§ Material provided
+++++
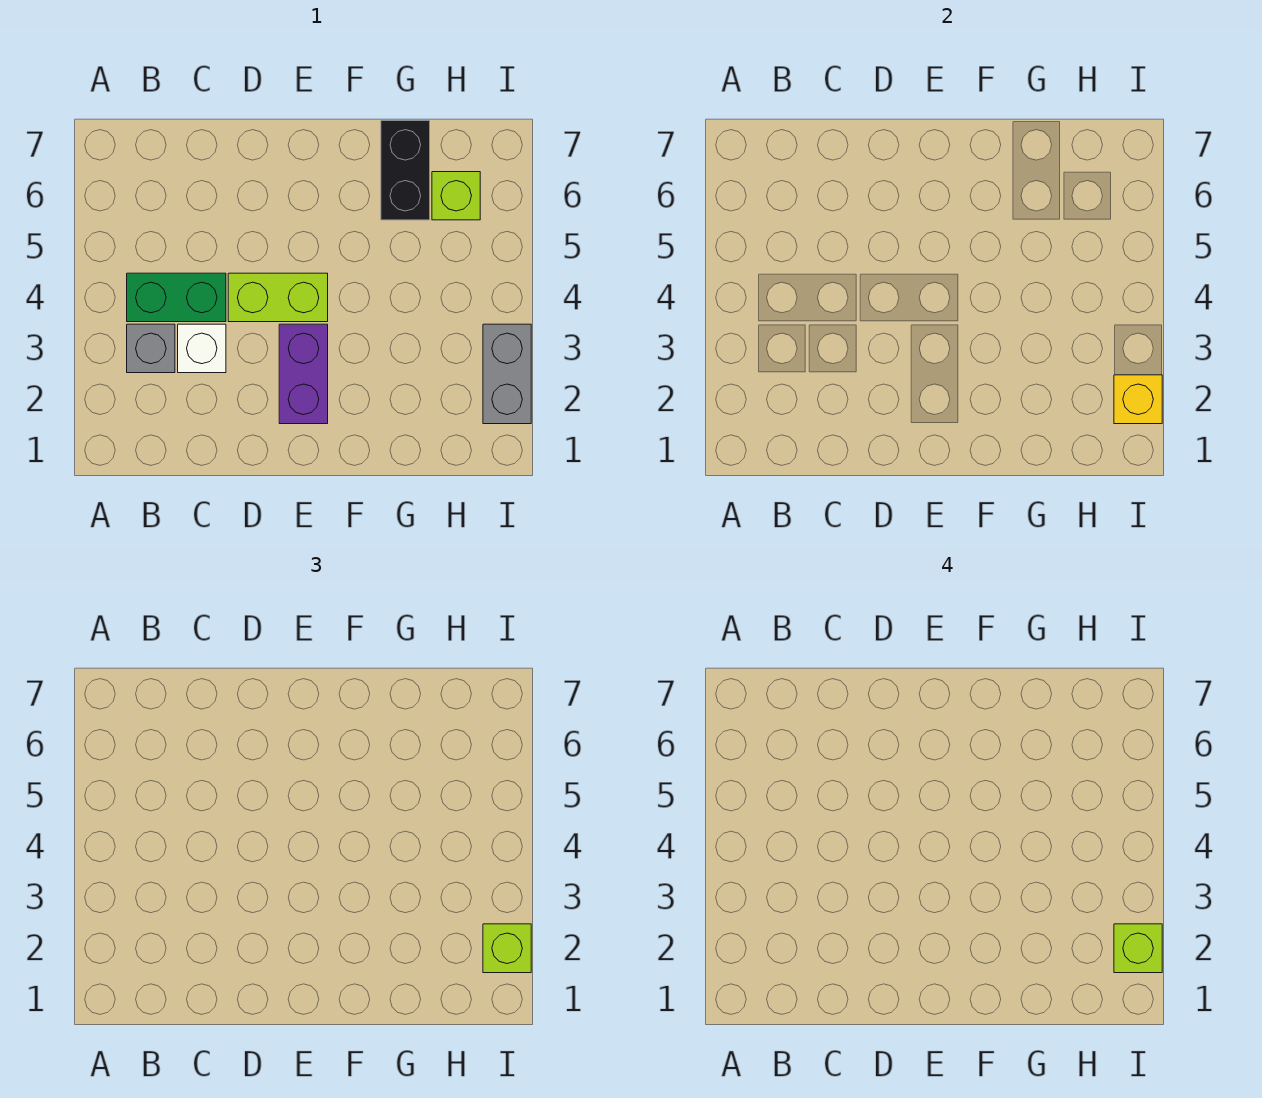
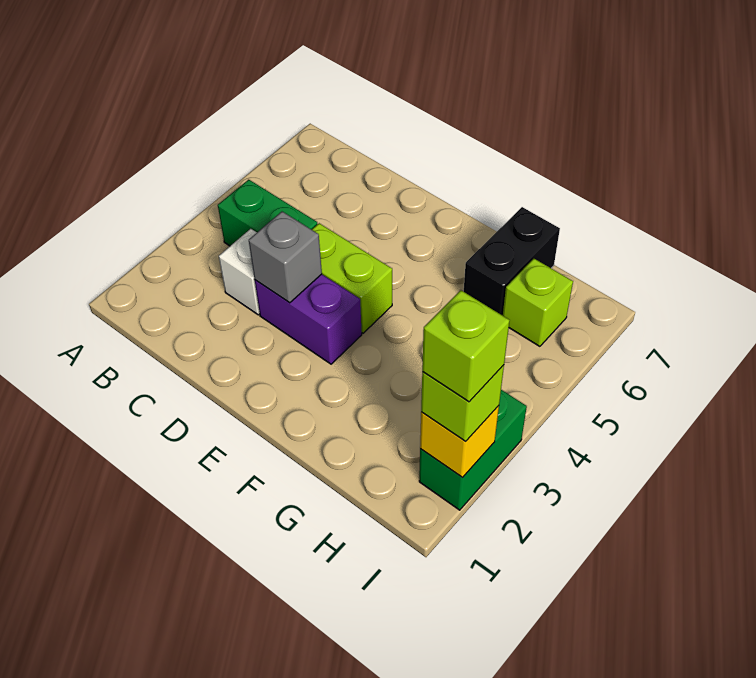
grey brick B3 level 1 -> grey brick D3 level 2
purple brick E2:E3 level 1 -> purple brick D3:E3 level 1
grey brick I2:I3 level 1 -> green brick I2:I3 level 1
+++++
§ Task item
Transcribe all the data word for word; the images stay out.

§ Expected answer
grey brick B3 level 1 -> grey brick D3 level 2
purple brick E2:E3 level 1 -> purple brick D3:E3 level 1
grey brick I2:I3 level 1 -> green brick I2:I3 level 1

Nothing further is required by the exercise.